DATASET
*** Begin section ***

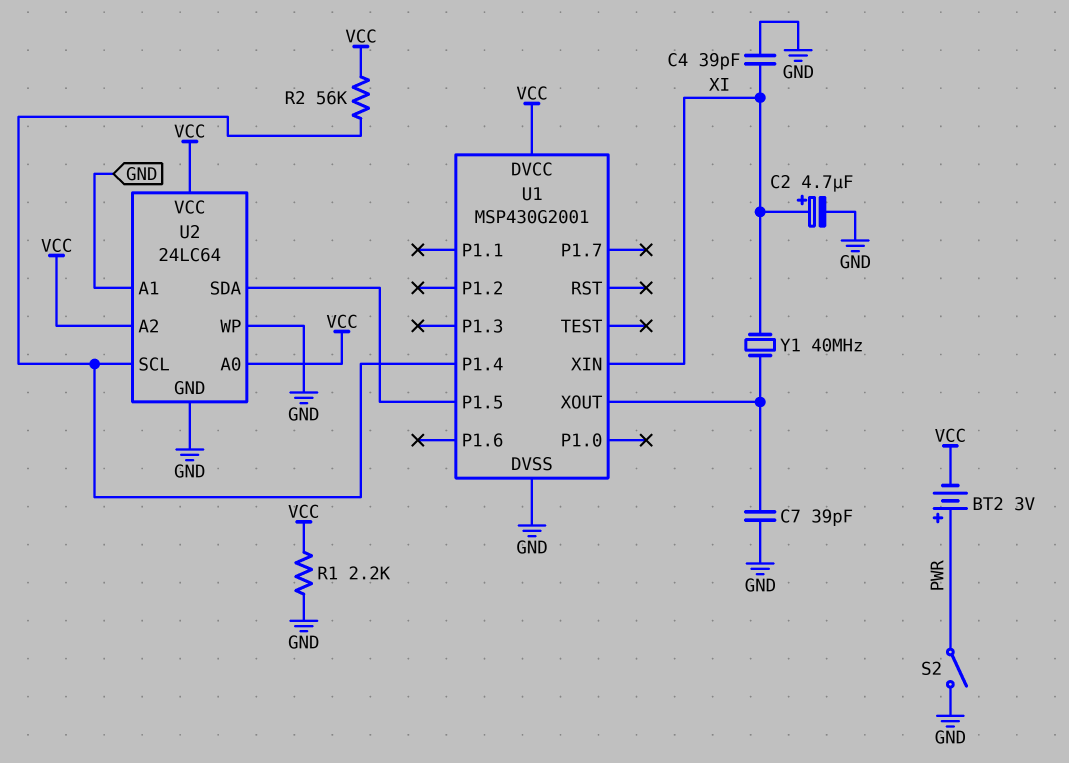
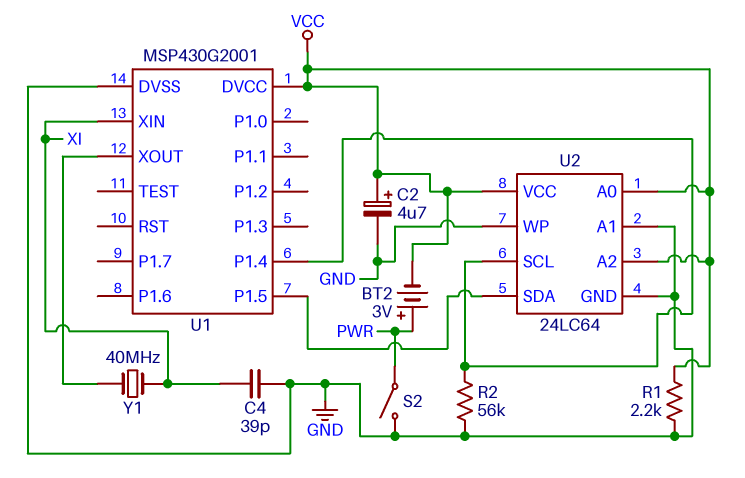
C2: 4.7uF (plus XI, minus GND) -> 4.7uF (plus VCC, minus GND)
C7: 39pF (GND, U1/XOUT) -> none
R2: 56k (U1/P1.4, VCC) -> 56k (GND, U1/P1.4)

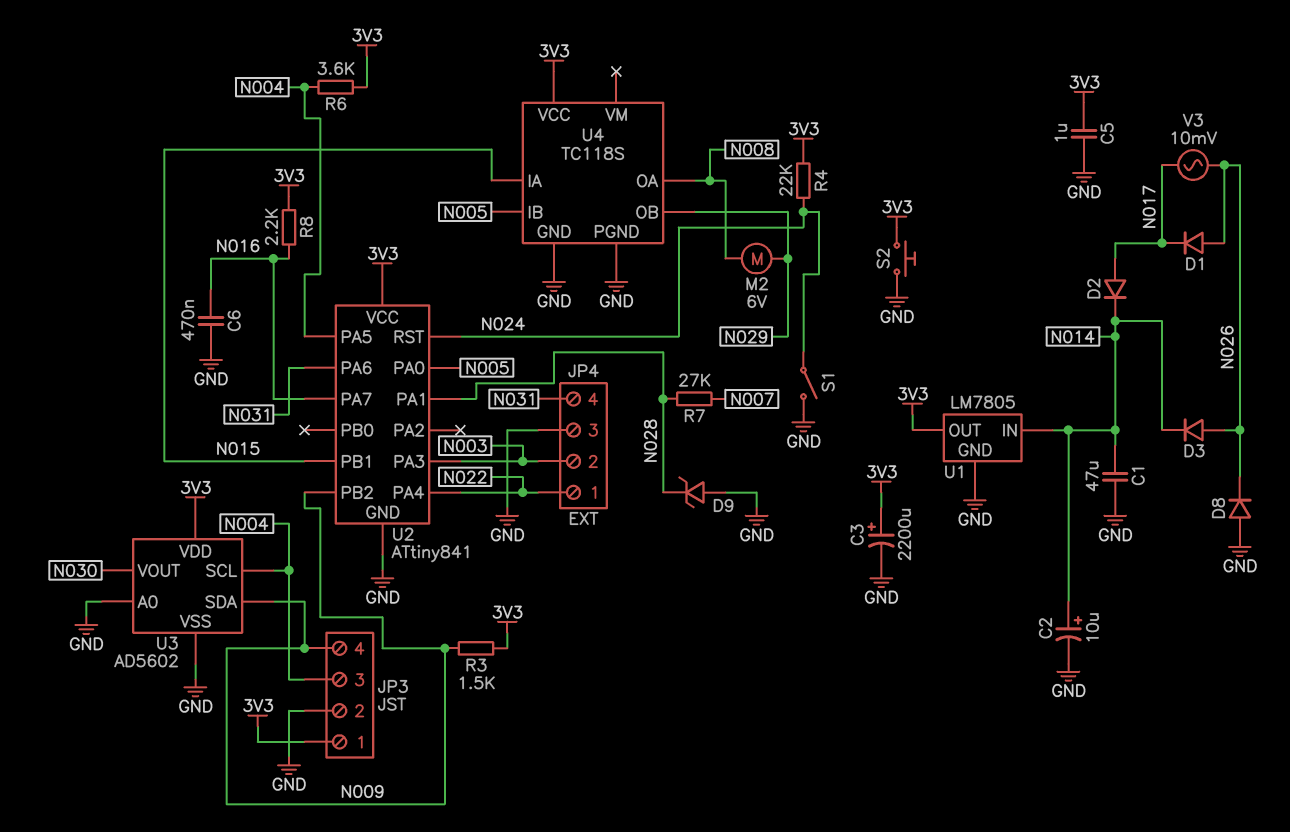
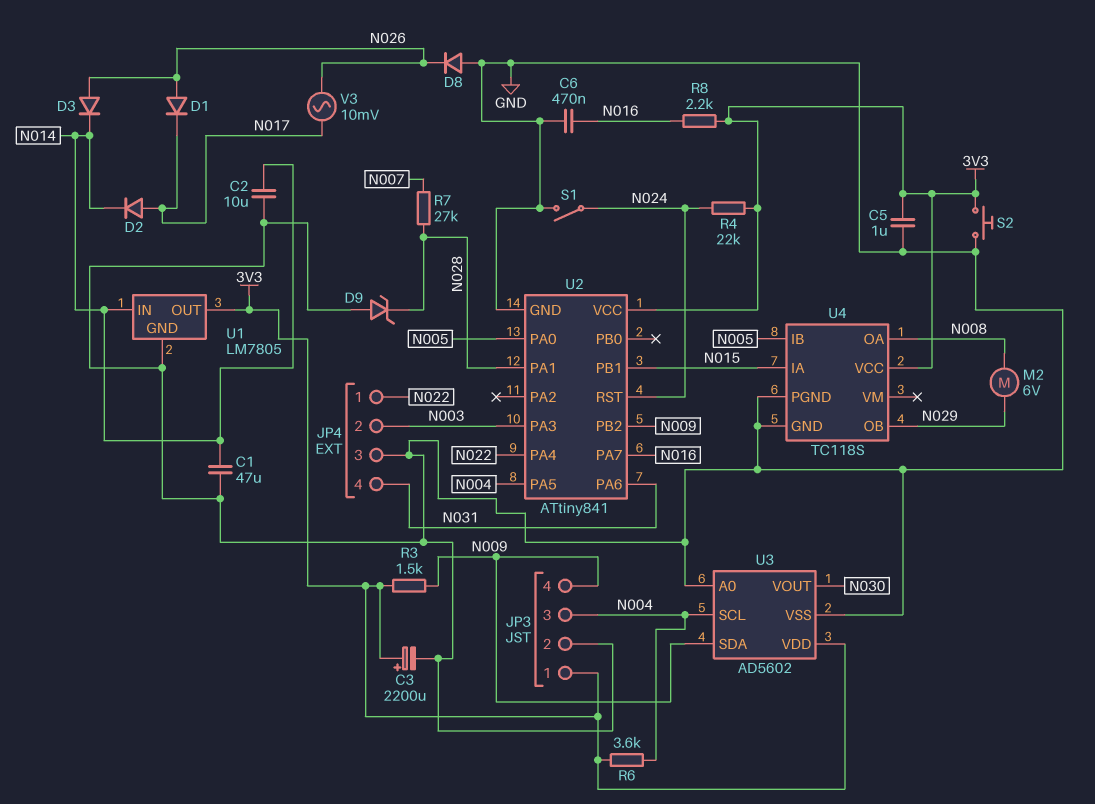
C2: 10uF (plus N014, minus GND) -> 10uF (GND, N014)

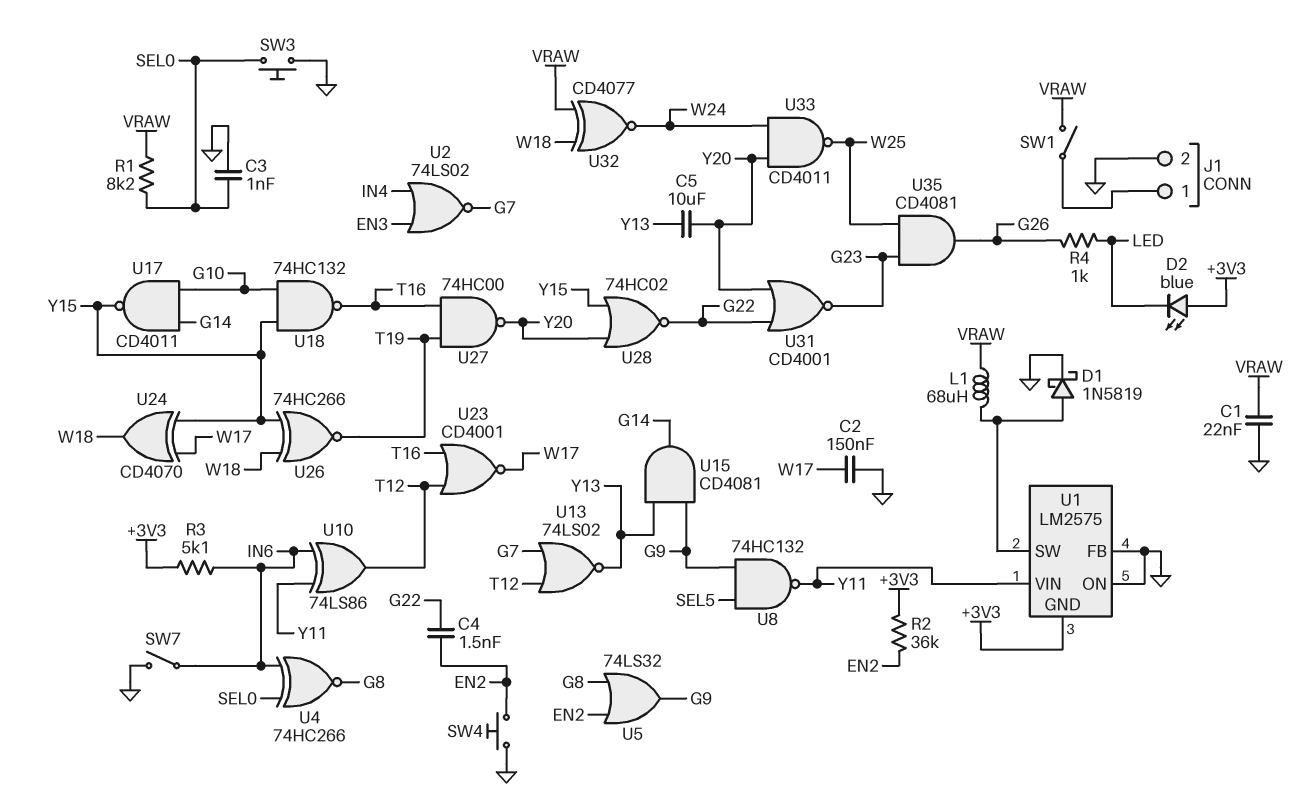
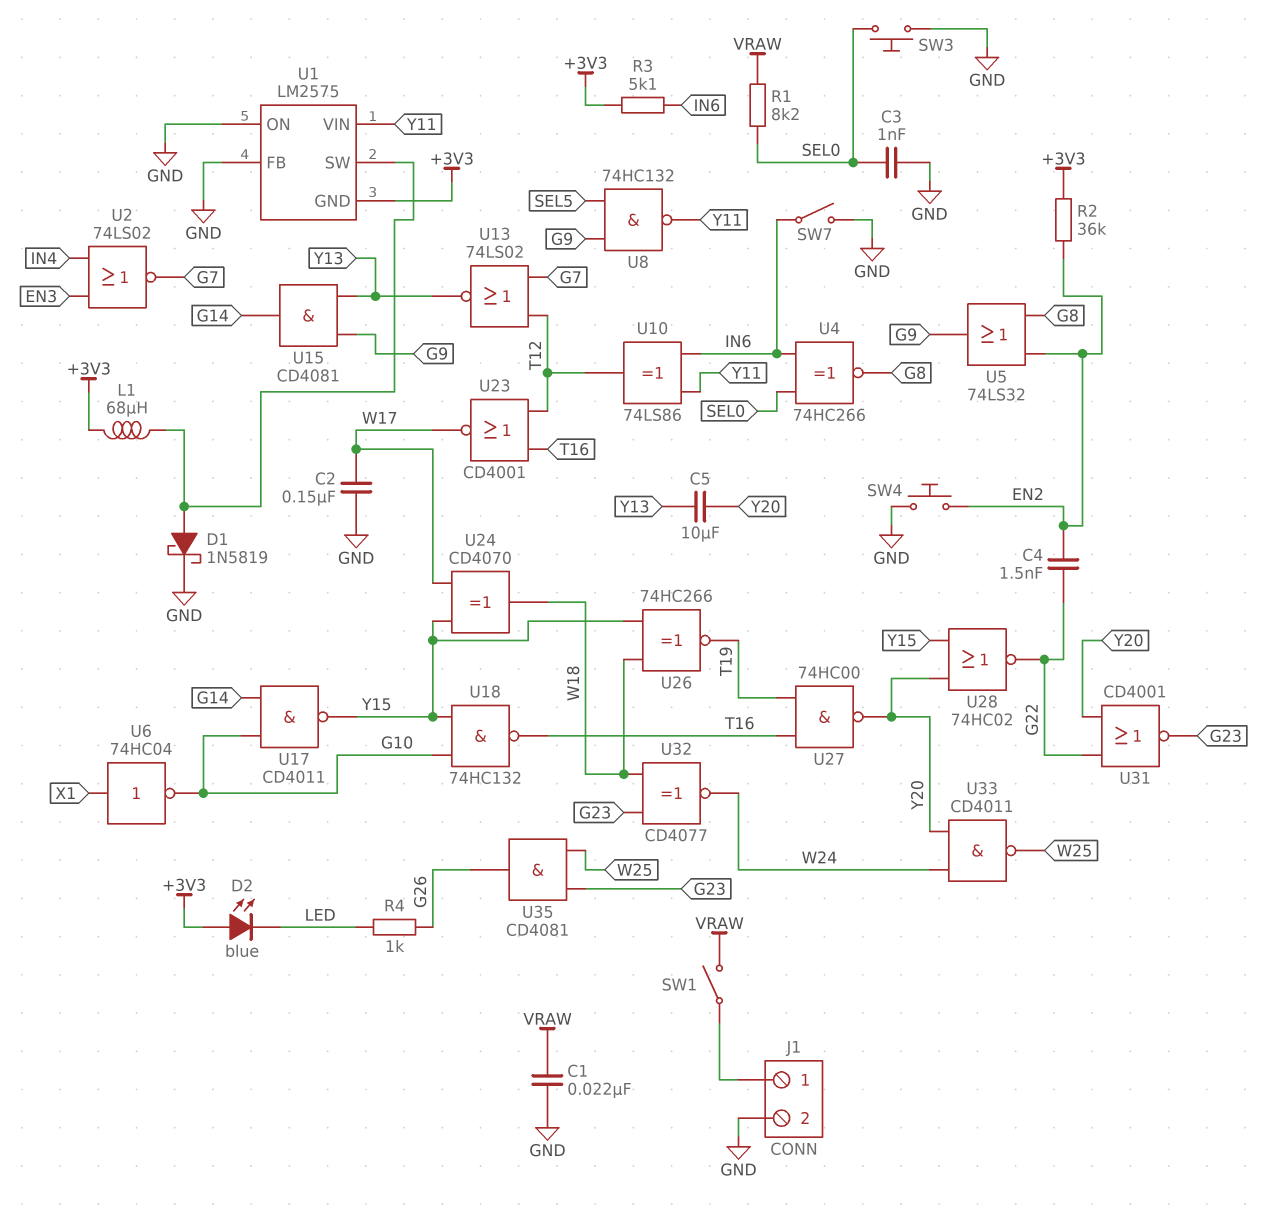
L1: 68uH (U1/SW, VRAW) -> 68uH (+3V3, U1/SW)
U6: none -> NOT 74HC04 (in X1, out G10)
U32: XNOR CD4077 (in VRAW, in W18, out W24) -> XNOR CD4077 (in G23, in W18, out W24)

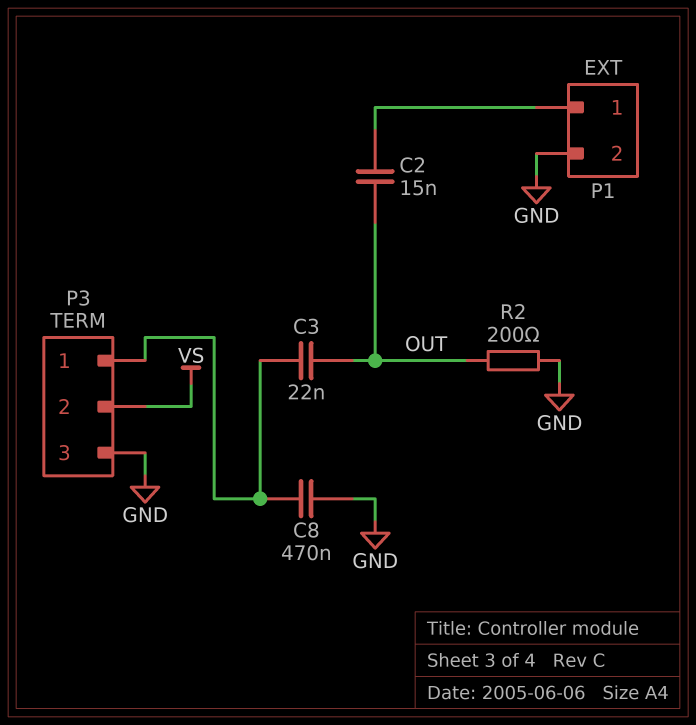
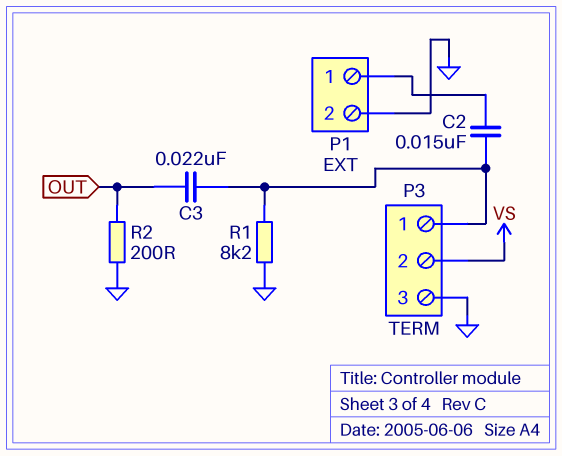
C2: 15nF (OUT, P1/1) -> 15nF (P1/1, P3/1)
C8: 470nF (GND, P3/1) -> none
R1: none -> 8.2k (GND, P3/1)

*** End section ***

PROBLEM REQUIREMENTS
Retyping is limited to the line with "U6: none -> NOT 74HC04 (in X1, out G10)" and the lines after it in the material above; give them exactly and leave out the pictures.

SOLVED EXERCISE
U6: none -> NOT 74HC04 (in X1, out G10)
U32: XNOR CD4077 (in VRAW, in W18, out W24) -> XNOR CD4077 (in G23, in W18, out W24)

C2: 15nF (OUT, P1/1) -> 15nF (P1/1, P3/1)
C8: 470nF (GND, P3/1) -> none
R1: none -> 8.2k (GND, P3/1)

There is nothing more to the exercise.